▶ [Assigned task]: Collect the lines of the entries where "square" shows up.

▶ [Dataset records]:
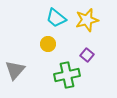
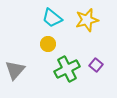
cyan trapezoid: moved 4 px left
purple square: moved 9 px right, 10 px down
green cross: moved 6 px up; rotated 15 degrees counterclockwise
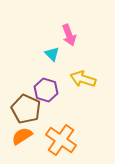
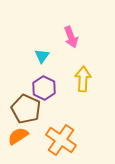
pink arrow: moved 2 px right, 2 px down
cyan triangle: moved 10 px left, 2 px down; rotated 21 degrees clockwise
yellow arrow: rotated 75 degrees clockwise
purple hexagon: moved 2 px left, 2 px up; rotated 10 degrees clockwise
orange semicircle: moved 4 px left
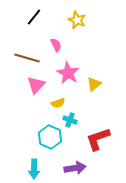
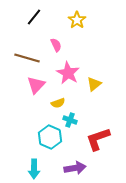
yellow star: rotated 12 degrees clockwise
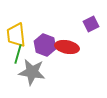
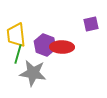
purple square: rotated 14 degrees clockwise
red ellipse: moved 5 px left; rotated 10 degrees counterclockwise
gray star: moved 1 px right, 1 px down
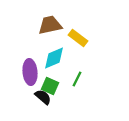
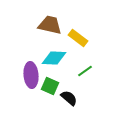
brown trapezoid: rotated 25 degrees clockwise
cyan diamond: rotated 25 degrees clockwise
purple ellipse: moved 1 px right, 3 px down
green line: moved 8 px right, 8 px up; rotated 28 degrees clockwise
black semicircle: moved 26 px right, 1 px down
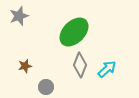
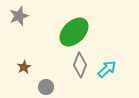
brown star: moved 1 px left, 1 px down; rotated 16 degrees counterclockwise
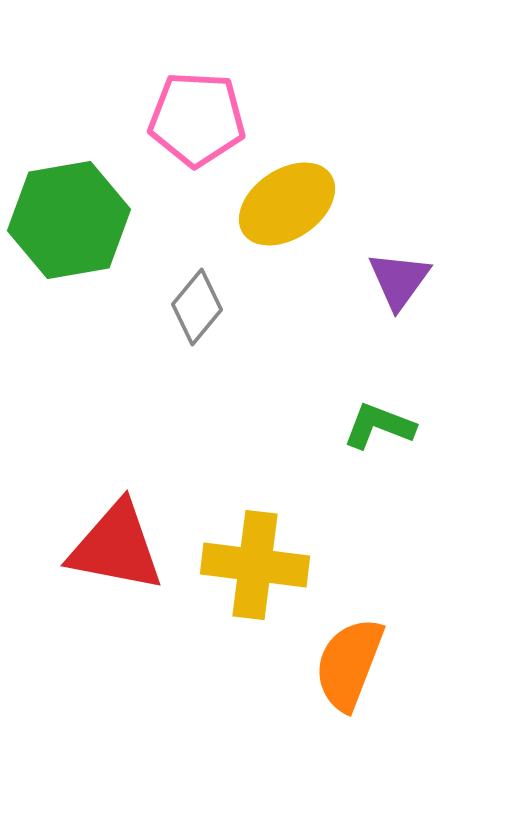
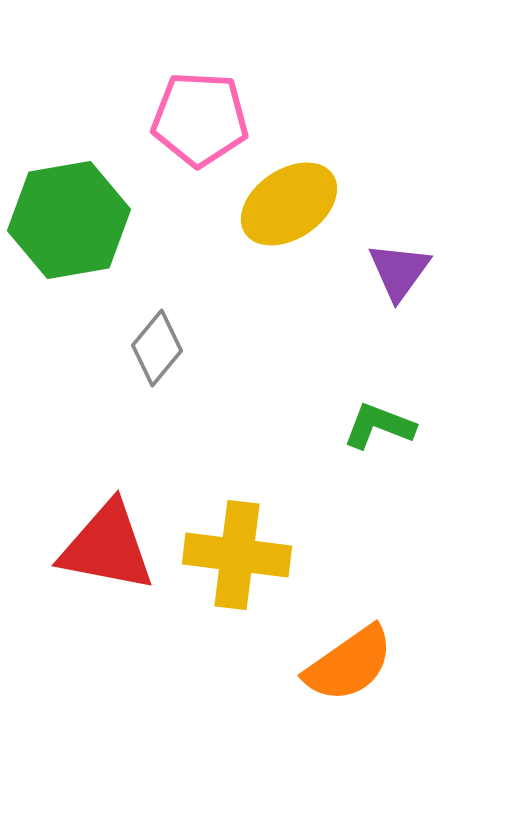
pink pentagon: moved 3 px right
yellow ellipse: moved 2 px right
purple triangle: moved 9 px up
gray diamond: moved 40 px left, 41 px down
red triangle: moved 9 px left
yellow cross: moved 18 px left, 10 px up
orange semicircle: rotated 146 degrees counterclockwise
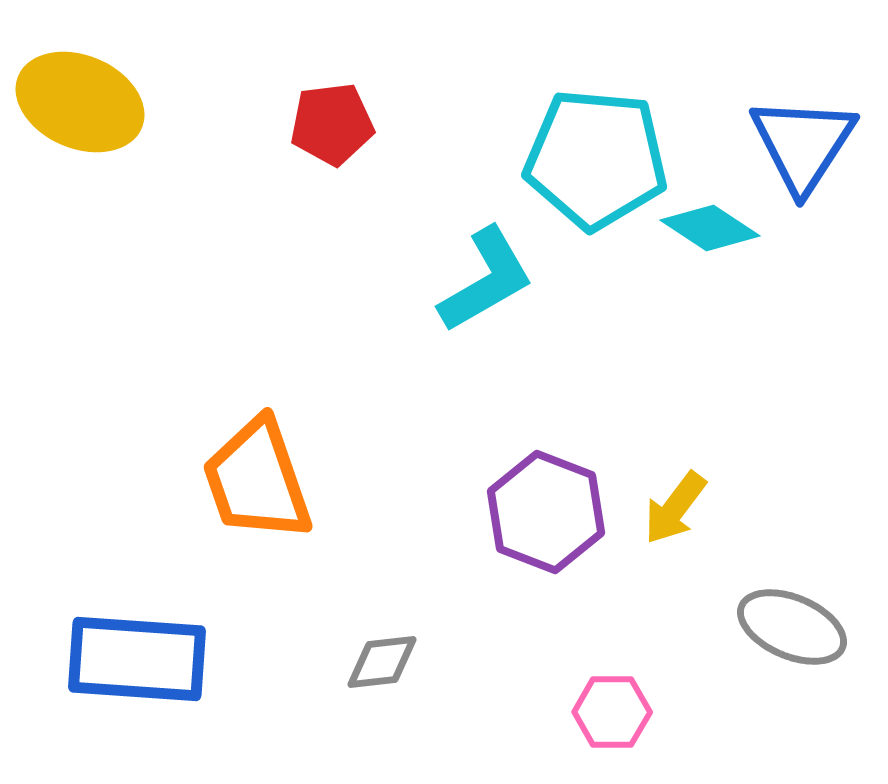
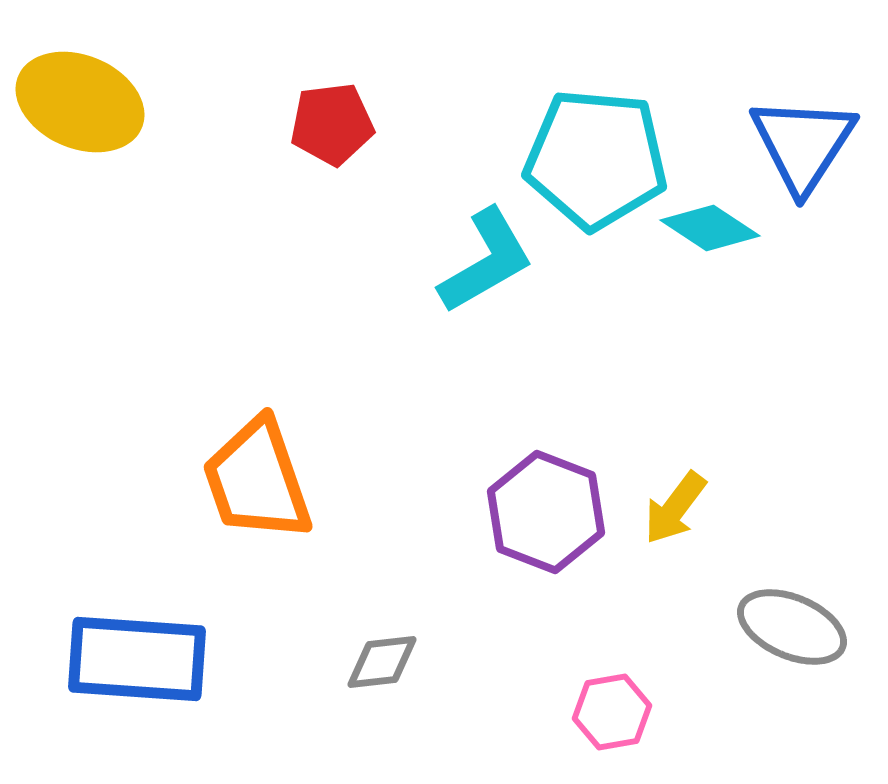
cyan L-shape: moved 19 px up
pink hexagon: rotated 10 degrees counterclockwise
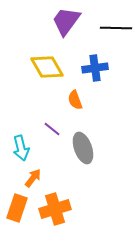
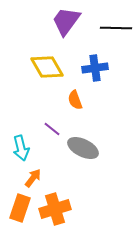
gray ellipse: rotated 44 degrees counterclockwise
orange rectangle: moved 3 px right
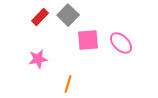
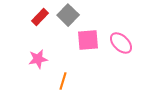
orange line: moved 5 px left, 3 px up
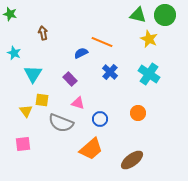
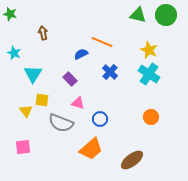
green circle: moved 1 px right
yellow star: moved 11 px down
blue semicircle: moved 1 px down
orange circle: moved 13 px right, 4 px down
pink square: moved 3 px down
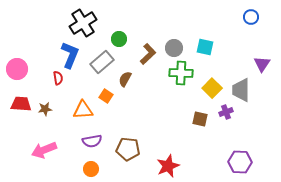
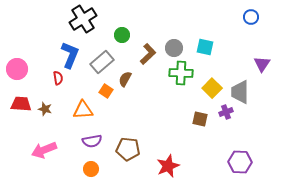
black cross: moved 4 px up
green circle: moved 3 px right, 4 px up
gray trapezoid: moved 1 px left, 2 px down
orange square: moved 5 px up
brown star: rotated 24 degrees clockwise
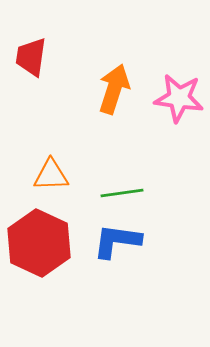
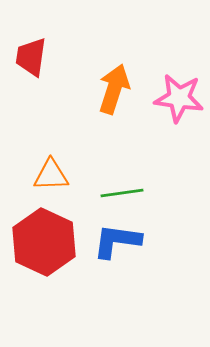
red hexagon: moved 5 px right, 1 px up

▶ [Result of this exercise]:
purple square: moved 9 px right, 10 px down
purple square: rotated 14 degrees clockwise
pink square: moved 3 px down
orange square: moved 5 px up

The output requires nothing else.